EXTRACTED ENTRIES:
-- Start --
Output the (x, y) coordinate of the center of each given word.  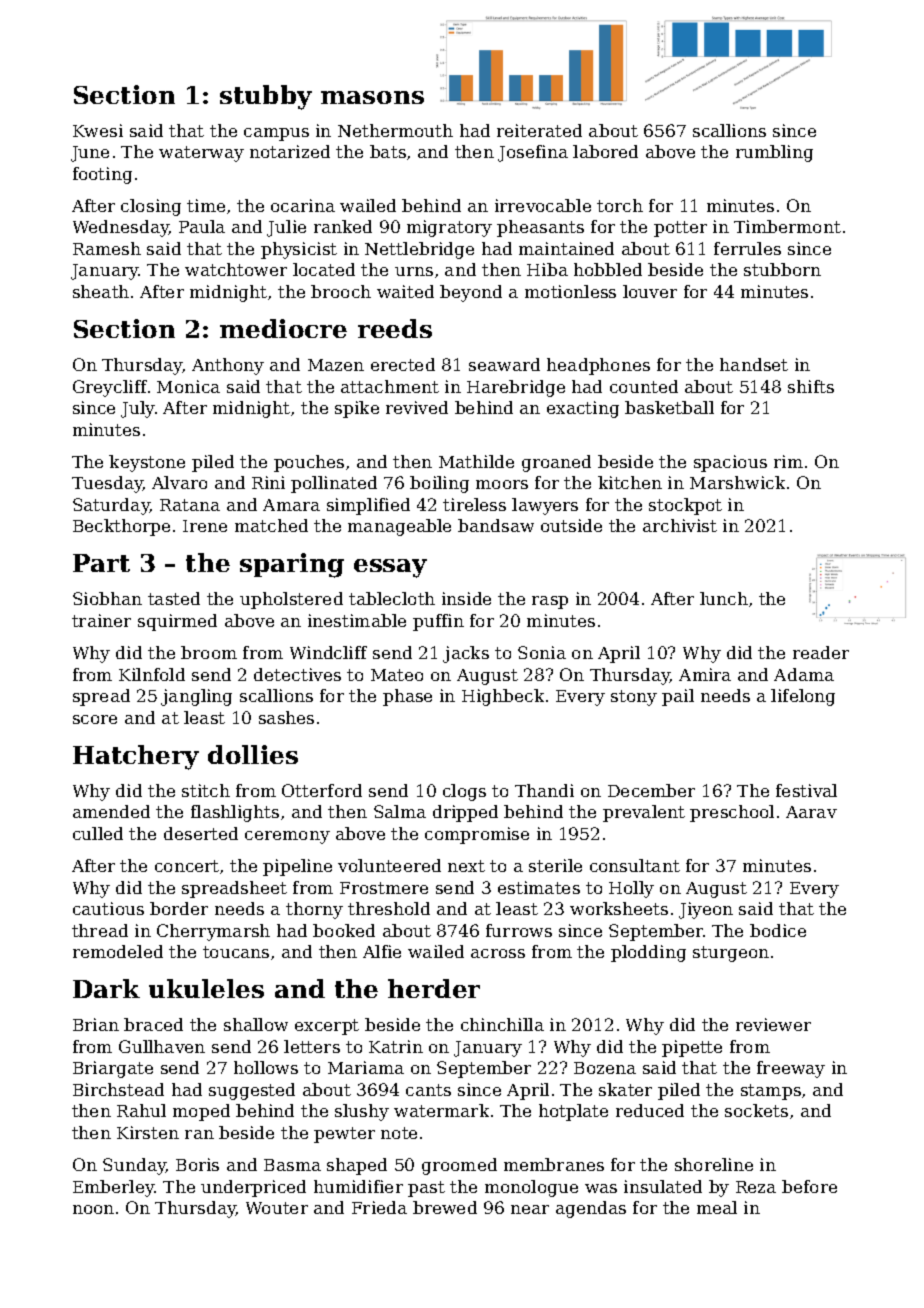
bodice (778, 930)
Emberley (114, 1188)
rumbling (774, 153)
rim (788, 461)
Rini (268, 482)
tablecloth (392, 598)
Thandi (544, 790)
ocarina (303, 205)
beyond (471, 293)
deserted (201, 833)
-- End --
-- Start --
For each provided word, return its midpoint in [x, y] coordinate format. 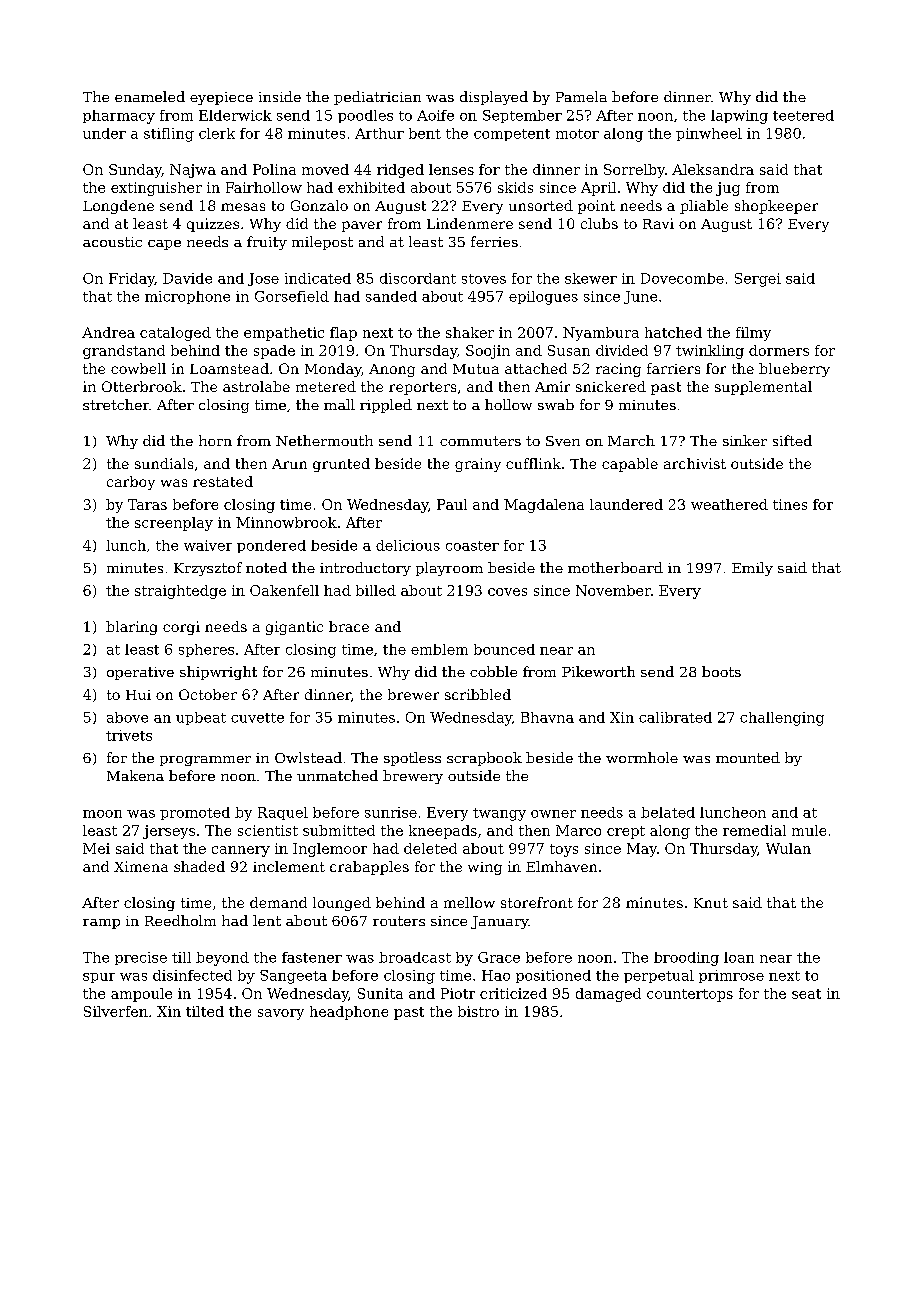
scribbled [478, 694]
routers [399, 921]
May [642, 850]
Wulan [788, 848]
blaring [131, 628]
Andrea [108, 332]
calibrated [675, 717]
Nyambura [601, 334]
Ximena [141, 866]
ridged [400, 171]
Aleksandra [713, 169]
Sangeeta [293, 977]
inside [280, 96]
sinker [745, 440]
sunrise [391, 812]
-- End --
-- Start --
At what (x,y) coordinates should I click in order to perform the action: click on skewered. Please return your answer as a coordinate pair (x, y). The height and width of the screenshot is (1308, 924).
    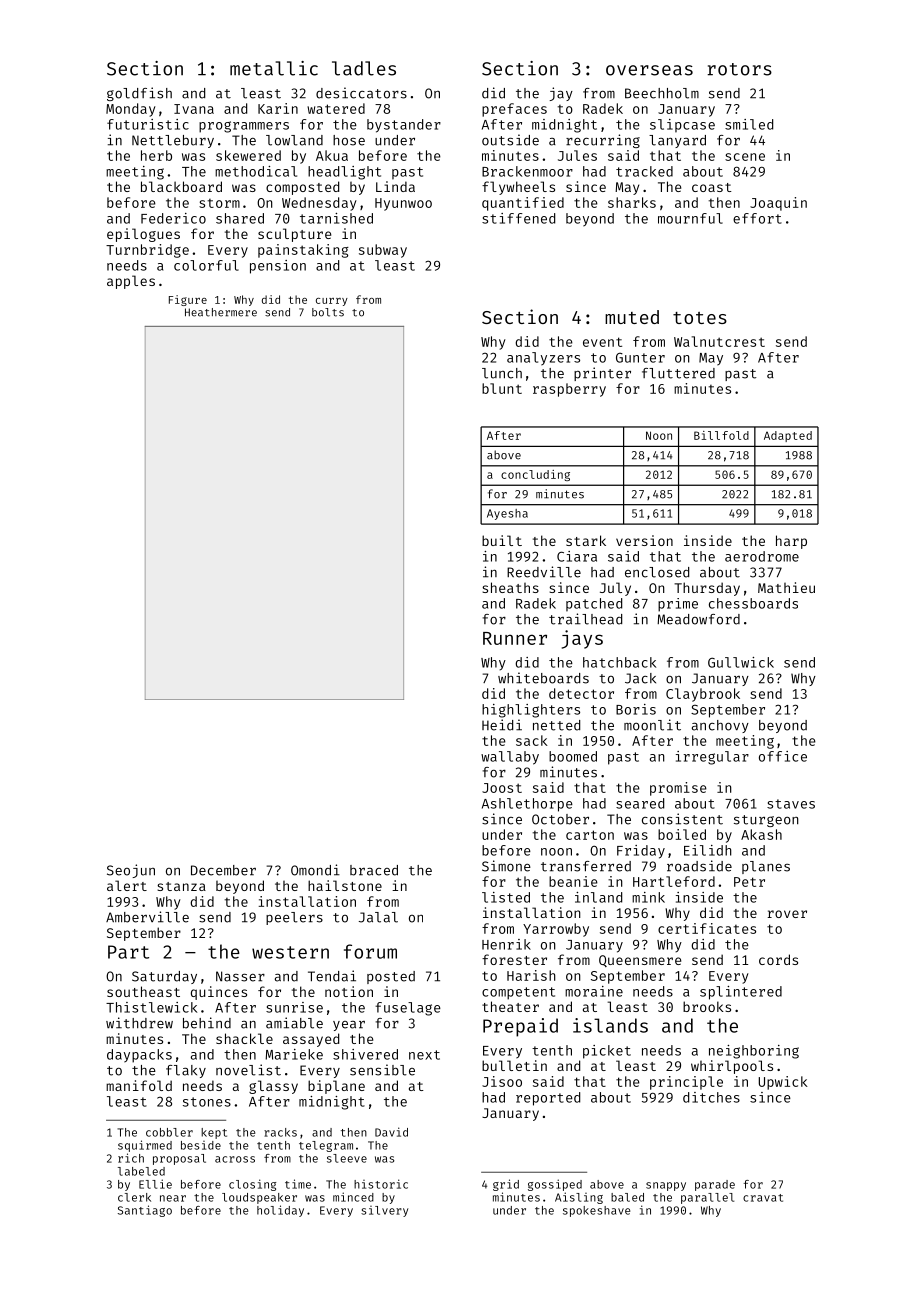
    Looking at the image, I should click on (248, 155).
-- End --
DESCRIPTION OF THE TASK:
Starting at the line that has "At what (x,y)" and stopping after the line that has "Looking at the", arrange that material as a JSON list of strings with one string per line. Skip blank lines and leave the pictures out.

RESPONSE TO THIS TASK:
[
  "At what (x,y) coordinates should I click in order to perform the action: click on skewered. Please return your answer as a coordinate pair (x, y). The height and width of the screenshot is (1308, 924).",
  "    Looking at the image, I should click on (248, 155)."
]